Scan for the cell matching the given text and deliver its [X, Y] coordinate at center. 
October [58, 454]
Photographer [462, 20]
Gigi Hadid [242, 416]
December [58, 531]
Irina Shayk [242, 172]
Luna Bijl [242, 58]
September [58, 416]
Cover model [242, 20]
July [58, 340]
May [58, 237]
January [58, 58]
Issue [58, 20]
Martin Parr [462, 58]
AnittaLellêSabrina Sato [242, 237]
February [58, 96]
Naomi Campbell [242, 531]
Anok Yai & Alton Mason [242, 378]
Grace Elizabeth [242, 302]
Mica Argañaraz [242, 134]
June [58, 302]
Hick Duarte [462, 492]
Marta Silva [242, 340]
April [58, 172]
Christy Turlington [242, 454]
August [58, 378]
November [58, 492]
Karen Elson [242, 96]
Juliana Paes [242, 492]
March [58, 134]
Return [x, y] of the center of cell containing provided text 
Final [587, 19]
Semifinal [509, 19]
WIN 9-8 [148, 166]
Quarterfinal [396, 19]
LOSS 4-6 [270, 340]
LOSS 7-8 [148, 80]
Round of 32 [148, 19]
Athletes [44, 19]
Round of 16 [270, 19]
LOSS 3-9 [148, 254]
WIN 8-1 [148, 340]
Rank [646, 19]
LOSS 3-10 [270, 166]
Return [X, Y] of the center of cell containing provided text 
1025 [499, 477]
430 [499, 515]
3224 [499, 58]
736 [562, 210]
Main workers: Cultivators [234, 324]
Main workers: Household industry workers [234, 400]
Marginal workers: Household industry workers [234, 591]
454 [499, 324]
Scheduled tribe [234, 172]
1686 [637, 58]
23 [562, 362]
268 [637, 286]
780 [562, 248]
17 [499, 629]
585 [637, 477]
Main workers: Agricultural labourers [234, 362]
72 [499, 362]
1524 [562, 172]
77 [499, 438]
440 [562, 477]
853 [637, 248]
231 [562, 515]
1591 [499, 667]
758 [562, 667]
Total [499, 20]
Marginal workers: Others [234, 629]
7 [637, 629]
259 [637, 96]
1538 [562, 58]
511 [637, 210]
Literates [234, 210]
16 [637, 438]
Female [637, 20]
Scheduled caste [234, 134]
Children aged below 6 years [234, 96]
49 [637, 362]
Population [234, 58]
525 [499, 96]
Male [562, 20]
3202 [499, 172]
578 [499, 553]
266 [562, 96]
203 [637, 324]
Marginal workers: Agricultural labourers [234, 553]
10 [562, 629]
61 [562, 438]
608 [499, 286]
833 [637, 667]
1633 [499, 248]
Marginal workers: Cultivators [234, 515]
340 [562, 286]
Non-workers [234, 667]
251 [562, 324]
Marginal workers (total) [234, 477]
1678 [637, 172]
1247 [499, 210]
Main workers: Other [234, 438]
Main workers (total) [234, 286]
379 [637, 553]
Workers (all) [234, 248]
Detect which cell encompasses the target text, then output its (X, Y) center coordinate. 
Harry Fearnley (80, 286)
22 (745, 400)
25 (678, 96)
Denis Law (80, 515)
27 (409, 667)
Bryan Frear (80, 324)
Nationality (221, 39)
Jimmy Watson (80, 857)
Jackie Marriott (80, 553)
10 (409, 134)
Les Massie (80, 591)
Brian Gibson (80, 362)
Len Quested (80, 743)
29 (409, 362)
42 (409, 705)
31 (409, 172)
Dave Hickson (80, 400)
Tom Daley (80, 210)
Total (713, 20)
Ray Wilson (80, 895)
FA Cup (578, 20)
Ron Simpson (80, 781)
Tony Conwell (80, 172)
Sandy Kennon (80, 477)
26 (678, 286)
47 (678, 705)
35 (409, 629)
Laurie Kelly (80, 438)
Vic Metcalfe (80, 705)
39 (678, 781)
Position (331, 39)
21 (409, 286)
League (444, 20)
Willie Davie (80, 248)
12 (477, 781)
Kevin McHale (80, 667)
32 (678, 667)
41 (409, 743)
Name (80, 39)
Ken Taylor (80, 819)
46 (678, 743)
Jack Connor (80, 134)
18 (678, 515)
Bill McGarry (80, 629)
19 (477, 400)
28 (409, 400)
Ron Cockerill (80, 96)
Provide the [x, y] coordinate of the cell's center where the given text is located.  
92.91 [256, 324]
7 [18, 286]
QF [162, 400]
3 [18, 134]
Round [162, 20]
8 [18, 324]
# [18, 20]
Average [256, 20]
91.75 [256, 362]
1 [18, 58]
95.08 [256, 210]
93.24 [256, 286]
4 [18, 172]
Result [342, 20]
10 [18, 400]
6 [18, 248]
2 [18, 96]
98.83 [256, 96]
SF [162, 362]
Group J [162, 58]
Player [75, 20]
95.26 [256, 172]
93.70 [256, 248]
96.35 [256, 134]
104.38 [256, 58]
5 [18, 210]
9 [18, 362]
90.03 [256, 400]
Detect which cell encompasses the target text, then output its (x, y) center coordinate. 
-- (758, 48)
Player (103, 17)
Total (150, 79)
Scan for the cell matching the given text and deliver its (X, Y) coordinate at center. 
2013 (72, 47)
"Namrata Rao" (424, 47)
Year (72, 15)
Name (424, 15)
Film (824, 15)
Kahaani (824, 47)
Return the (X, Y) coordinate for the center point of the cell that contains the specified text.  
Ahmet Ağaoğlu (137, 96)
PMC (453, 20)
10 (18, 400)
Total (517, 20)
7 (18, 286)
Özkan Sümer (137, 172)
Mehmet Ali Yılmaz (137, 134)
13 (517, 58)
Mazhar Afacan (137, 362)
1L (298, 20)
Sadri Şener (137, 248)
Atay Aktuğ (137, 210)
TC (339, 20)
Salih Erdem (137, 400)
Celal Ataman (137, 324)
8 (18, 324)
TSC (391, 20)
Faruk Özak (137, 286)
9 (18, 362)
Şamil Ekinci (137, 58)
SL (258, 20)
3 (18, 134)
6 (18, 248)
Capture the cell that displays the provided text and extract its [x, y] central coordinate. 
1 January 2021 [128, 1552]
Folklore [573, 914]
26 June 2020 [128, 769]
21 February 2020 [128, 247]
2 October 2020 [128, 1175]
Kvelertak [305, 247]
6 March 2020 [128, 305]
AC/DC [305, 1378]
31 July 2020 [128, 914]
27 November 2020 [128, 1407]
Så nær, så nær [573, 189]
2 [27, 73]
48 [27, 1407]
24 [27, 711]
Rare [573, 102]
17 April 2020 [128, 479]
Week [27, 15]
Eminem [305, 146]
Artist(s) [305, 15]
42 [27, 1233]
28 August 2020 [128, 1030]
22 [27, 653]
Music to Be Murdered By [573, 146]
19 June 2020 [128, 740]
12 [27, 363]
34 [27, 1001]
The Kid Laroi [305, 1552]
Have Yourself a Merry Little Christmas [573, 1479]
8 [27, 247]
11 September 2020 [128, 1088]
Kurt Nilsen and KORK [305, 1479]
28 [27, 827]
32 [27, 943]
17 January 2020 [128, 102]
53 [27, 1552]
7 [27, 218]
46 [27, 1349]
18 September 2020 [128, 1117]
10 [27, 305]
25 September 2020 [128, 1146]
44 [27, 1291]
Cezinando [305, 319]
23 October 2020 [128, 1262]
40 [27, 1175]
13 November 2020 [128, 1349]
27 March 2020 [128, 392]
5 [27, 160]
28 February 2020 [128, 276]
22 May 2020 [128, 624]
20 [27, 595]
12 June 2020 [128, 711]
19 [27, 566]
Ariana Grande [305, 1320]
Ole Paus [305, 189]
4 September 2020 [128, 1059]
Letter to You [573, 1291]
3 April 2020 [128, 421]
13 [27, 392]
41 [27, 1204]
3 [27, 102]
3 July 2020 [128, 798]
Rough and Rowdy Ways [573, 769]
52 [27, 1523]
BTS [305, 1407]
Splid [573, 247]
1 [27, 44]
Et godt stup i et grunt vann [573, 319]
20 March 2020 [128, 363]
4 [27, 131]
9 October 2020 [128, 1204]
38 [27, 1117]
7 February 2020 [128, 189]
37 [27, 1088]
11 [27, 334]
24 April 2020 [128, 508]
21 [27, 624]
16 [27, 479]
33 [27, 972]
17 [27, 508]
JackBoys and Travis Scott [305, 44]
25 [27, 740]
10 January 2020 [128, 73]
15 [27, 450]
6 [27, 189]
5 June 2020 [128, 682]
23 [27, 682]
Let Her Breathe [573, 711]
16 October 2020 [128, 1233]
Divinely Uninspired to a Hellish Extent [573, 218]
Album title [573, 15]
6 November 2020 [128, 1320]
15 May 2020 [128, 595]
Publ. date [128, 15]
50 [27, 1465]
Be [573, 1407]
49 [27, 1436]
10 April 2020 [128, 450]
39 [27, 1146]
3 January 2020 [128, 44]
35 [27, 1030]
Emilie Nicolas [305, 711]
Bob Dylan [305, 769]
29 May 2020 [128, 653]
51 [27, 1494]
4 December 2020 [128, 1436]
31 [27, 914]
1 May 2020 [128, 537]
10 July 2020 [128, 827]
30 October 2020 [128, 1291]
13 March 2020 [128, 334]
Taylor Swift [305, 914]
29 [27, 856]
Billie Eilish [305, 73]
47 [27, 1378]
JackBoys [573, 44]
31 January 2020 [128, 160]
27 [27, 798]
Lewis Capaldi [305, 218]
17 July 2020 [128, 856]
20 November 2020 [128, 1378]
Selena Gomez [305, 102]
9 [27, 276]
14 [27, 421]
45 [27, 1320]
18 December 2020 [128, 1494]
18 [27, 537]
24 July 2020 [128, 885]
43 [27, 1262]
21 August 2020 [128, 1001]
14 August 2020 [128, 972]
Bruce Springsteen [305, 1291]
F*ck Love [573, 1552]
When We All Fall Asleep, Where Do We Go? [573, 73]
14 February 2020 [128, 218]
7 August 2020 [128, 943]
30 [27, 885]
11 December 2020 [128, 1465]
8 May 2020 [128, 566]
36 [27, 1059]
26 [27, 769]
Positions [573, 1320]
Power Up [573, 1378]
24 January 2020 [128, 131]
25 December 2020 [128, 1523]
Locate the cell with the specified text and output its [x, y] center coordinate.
──────────
CONSIGNES:
Transformez en liste JSON de chaînes, à raison d'une chaîne par ligne et sans les lignes vides, tout ce qui va du début des entrées jusqu'à la ligne contenant « Martin Parr [462, 58] », celle-ci comprise.

RÉPONSE CORRECTE:
[
  "Scan for the cell matching the given text and deliver its [X, Y] coordinate at center. ",
  "October [58, 454]",
  "Photographer [462, 20]",
  "Gigi Hadid [242, 416]",
  "December [58, 531]",
  "Irina Shayk [242, 172]",
  "Luna Bijl [242, 58]",
  "September [58, 416]",
  "Cover model [242, 20]",
  "July [58, 340]",
  "May [58, 237]",
  "January [58, 58]",
  "Issue [58, 20]",
  "Martin Parr [462, 58]"
]